**Short problem**
Identify each line in the material below that contains the word "first", and copy those lines in full.

**Exercise materials**
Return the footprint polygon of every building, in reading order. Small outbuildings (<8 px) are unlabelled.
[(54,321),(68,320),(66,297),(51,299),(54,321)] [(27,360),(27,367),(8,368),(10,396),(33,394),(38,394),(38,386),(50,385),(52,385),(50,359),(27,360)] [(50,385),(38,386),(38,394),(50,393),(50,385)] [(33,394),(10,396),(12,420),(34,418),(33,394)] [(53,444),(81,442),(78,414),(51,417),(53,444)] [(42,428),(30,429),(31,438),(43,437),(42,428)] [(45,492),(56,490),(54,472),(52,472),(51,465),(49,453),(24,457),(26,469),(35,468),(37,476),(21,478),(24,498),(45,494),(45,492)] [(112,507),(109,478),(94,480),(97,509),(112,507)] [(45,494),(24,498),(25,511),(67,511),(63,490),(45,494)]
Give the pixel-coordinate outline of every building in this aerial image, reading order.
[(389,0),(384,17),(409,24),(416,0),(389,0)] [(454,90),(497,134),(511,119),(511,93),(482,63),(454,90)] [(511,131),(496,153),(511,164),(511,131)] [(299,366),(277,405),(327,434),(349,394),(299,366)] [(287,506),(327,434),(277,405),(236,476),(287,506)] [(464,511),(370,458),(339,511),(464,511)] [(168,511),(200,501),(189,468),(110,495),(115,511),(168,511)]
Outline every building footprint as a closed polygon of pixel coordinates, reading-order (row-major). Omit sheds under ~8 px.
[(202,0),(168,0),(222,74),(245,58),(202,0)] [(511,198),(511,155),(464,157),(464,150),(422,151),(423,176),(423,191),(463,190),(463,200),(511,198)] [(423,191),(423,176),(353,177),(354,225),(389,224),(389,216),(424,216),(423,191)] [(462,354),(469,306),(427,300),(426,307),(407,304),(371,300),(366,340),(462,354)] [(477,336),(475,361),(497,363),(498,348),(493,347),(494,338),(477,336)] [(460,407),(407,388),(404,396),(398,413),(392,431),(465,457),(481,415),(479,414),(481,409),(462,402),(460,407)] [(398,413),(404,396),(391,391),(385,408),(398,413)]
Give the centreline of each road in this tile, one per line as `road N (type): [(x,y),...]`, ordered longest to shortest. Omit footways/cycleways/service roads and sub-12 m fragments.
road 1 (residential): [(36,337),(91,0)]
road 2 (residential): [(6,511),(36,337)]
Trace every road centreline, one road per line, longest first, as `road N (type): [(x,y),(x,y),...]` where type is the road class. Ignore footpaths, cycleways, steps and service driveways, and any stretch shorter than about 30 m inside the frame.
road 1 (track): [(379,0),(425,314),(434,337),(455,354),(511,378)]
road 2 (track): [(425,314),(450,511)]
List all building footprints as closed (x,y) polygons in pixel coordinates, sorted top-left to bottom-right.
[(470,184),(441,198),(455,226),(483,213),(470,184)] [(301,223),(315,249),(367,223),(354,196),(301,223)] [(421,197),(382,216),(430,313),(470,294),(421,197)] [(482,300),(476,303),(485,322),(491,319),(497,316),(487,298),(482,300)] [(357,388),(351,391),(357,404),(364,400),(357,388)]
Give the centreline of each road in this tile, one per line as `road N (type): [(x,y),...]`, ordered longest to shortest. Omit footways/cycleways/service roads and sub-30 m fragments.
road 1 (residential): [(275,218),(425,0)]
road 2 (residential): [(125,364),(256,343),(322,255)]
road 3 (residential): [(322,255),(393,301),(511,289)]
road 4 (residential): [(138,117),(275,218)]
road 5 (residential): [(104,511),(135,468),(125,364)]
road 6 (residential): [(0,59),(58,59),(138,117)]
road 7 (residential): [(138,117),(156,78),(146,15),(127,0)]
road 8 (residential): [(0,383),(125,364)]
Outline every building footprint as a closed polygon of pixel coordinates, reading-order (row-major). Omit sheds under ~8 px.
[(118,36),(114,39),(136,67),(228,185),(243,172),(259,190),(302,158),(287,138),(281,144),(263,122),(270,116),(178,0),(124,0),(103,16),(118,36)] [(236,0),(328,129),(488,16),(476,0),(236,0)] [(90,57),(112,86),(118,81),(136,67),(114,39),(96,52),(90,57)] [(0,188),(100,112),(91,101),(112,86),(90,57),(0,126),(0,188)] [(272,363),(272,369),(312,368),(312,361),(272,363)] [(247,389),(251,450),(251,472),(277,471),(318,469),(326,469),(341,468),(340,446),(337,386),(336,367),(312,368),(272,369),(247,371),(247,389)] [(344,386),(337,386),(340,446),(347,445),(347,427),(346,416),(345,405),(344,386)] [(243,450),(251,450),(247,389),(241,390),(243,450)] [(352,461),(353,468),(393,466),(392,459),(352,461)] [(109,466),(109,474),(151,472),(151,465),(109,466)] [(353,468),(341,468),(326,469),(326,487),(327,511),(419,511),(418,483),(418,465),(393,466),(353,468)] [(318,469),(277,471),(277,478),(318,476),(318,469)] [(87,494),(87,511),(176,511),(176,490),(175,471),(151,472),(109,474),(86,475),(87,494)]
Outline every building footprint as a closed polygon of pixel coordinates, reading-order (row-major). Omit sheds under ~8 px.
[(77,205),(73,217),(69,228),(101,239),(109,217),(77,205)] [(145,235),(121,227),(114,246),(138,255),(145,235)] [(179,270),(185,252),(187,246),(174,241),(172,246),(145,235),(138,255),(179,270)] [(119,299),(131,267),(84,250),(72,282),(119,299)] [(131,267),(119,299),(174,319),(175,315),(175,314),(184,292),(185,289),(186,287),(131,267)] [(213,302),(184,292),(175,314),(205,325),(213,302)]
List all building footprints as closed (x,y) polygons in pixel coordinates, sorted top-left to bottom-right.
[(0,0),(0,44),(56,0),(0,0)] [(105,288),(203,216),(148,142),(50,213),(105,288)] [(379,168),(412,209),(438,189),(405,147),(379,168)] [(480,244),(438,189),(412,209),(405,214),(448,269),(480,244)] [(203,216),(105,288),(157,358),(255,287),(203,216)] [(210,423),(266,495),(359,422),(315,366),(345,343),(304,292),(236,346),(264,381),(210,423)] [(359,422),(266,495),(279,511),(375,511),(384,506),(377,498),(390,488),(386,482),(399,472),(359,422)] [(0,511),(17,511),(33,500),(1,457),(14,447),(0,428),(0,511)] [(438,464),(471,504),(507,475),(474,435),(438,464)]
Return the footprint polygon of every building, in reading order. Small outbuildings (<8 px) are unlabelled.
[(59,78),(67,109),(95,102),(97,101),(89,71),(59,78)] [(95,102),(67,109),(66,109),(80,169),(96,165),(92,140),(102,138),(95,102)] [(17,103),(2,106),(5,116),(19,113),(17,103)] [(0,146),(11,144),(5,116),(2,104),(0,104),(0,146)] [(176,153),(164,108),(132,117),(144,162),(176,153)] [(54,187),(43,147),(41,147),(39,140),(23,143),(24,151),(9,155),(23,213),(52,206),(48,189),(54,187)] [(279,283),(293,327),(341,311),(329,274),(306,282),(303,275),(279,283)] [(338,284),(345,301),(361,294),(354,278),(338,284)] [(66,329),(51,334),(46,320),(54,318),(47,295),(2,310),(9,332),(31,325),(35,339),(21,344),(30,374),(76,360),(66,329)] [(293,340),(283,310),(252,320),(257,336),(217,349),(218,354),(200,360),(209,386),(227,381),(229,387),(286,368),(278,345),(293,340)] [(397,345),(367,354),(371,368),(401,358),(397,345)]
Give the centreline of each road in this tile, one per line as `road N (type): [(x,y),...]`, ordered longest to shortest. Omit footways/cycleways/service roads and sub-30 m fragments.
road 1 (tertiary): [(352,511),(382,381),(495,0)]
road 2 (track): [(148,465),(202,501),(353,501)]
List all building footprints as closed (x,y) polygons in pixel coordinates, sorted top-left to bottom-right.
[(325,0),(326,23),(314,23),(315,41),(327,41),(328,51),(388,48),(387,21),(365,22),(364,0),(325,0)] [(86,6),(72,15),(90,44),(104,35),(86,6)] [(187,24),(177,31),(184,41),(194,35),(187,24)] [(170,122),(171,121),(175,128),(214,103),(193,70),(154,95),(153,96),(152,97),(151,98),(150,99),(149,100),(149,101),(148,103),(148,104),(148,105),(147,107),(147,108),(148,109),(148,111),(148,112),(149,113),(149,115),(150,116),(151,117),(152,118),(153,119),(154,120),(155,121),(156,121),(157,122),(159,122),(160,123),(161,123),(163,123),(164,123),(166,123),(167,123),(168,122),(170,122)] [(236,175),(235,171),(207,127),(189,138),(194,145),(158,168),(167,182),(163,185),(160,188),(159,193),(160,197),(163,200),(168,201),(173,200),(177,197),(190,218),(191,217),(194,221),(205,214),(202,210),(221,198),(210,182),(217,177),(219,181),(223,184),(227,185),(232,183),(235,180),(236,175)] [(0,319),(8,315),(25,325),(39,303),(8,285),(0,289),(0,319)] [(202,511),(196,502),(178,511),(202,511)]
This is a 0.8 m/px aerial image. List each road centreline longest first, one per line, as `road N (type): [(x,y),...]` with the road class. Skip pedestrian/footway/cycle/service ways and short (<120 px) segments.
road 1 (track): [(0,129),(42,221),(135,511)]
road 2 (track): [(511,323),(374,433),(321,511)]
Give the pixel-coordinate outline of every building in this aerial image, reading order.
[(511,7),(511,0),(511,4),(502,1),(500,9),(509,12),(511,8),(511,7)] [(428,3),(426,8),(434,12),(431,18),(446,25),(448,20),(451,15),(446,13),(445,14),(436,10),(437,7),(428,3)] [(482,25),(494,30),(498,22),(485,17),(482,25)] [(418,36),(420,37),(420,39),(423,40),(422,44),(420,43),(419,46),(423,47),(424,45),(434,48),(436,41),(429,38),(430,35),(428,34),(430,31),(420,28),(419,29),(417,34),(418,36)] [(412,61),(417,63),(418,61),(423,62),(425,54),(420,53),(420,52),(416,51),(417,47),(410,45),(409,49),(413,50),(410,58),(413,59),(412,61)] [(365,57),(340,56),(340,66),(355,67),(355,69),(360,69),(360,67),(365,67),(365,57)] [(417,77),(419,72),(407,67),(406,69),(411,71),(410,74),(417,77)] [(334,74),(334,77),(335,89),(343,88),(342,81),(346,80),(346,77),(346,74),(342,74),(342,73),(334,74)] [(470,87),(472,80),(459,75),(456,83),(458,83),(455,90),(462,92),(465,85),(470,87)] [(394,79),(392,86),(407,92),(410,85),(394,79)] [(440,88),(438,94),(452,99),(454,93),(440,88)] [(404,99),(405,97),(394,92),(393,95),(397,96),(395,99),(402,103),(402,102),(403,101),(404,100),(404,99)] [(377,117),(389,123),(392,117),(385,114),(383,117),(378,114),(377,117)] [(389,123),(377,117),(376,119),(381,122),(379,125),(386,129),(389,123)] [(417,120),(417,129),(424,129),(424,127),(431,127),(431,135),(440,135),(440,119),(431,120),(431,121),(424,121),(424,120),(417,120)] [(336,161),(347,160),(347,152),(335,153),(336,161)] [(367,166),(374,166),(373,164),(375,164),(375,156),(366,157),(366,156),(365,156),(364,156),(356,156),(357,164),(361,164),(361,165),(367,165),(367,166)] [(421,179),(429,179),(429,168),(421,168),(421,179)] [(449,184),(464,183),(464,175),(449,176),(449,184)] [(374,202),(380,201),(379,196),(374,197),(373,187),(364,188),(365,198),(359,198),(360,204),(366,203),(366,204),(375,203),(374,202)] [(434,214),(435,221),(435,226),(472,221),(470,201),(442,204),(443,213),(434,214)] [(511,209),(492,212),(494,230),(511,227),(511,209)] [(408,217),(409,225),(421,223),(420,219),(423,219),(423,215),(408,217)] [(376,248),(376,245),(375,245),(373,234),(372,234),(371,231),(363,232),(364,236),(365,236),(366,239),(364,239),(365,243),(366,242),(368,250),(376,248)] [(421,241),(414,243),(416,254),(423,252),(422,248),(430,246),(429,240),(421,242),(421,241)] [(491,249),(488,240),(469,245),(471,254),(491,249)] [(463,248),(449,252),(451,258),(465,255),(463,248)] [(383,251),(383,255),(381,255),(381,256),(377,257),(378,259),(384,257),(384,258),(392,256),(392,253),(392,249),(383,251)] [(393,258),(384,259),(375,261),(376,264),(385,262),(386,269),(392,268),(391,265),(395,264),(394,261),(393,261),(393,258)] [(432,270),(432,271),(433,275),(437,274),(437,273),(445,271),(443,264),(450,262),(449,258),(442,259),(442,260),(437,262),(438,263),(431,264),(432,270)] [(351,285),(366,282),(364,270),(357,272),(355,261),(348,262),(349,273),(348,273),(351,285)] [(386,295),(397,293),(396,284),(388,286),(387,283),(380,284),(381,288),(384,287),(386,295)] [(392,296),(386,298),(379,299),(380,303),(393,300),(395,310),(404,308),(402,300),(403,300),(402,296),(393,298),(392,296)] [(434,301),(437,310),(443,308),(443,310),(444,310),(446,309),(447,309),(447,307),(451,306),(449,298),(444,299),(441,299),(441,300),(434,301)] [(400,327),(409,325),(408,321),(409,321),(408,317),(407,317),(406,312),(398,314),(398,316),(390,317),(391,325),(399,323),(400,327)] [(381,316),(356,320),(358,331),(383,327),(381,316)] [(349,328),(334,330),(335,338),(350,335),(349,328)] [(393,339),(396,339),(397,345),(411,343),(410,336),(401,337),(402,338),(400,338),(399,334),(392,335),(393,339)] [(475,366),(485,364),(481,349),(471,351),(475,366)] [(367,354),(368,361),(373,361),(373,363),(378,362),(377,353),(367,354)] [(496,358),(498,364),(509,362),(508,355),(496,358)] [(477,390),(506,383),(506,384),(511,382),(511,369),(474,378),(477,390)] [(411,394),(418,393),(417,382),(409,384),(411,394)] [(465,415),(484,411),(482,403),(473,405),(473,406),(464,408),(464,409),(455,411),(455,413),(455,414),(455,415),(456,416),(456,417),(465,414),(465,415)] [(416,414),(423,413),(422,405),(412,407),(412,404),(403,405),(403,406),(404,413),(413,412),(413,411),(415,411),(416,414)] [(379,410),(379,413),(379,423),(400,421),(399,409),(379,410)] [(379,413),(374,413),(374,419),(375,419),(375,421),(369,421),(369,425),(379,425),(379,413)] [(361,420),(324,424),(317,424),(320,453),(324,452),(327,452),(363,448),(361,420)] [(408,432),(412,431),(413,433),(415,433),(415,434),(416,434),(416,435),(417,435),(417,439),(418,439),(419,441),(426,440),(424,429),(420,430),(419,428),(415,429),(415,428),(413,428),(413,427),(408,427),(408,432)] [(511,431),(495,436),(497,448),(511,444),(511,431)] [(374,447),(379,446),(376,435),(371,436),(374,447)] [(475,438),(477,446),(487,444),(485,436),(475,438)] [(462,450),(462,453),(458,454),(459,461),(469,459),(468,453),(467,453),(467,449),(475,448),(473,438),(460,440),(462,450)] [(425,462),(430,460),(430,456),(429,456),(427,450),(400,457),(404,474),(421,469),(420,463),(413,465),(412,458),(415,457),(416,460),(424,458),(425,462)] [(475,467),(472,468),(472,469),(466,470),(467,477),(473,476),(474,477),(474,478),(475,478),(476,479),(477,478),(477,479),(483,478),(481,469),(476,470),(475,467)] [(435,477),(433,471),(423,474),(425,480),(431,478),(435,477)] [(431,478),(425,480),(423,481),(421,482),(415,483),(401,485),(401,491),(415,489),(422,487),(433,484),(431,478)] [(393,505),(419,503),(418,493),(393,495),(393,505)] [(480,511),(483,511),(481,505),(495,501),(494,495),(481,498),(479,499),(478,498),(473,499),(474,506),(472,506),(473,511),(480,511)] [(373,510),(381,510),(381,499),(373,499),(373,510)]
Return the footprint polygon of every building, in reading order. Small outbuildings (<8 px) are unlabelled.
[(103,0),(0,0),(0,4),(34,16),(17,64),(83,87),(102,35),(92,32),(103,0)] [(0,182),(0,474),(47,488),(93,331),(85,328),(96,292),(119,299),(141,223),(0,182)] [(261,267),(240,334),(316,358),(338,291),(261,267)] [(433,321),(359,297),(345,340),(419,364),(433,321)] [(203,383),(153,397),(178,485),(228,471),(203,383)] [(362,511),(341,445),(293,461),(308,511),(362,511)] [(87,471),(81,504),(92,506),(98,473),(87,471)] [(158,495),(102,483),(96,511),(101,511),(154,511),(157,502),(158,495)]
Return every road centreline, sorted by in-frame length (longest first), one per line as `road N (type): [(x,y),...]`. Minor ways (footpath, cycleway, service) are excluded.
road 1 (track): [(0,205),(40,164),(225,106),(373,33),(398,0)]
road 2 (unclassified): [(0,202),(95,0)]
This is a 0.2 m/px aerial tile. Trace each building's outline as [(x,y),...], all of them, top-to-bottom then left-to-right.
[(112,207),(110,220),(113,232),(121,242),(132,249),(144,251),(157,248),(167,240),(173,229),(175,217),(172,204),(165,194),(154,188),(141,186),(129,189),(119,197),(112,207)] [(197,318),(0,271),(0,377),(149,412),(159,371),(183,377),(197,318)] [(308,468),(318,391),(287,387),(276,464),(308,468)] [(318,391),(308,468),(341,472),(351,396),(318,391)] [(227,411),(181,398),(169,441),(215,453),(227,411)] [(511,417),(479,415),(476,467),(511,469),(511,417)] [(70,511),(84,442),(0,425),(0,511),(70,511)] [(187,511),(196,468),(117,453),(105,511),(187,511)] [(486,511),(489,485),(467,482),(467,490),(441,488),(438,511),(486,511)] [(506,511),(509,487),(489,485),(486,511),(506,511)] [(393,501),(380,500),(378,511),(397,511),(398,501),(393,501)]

**Result below**
Trace every road centreline, one road per line, longest first, as `road N (type): [(x,y),(x,y),...]` where type is the road class. Ignore footpaths, cycleways, steps and service driveways, and any stretch shorter than about 30 m inside the frame.
This is a 0.8 m/px aerial image. List each road centreline longest first, one per line, as `road N (type): [(x,y),...]` with the road class. Skip pedestrian/footway/cycle/service ways and short (<120 px) segments.
Return every road centreline, sorted by in-frame length (longest first), one per line as `road N (type): [(x,y),...]`. Minor ways (footpath, cycleway, service) are excluded.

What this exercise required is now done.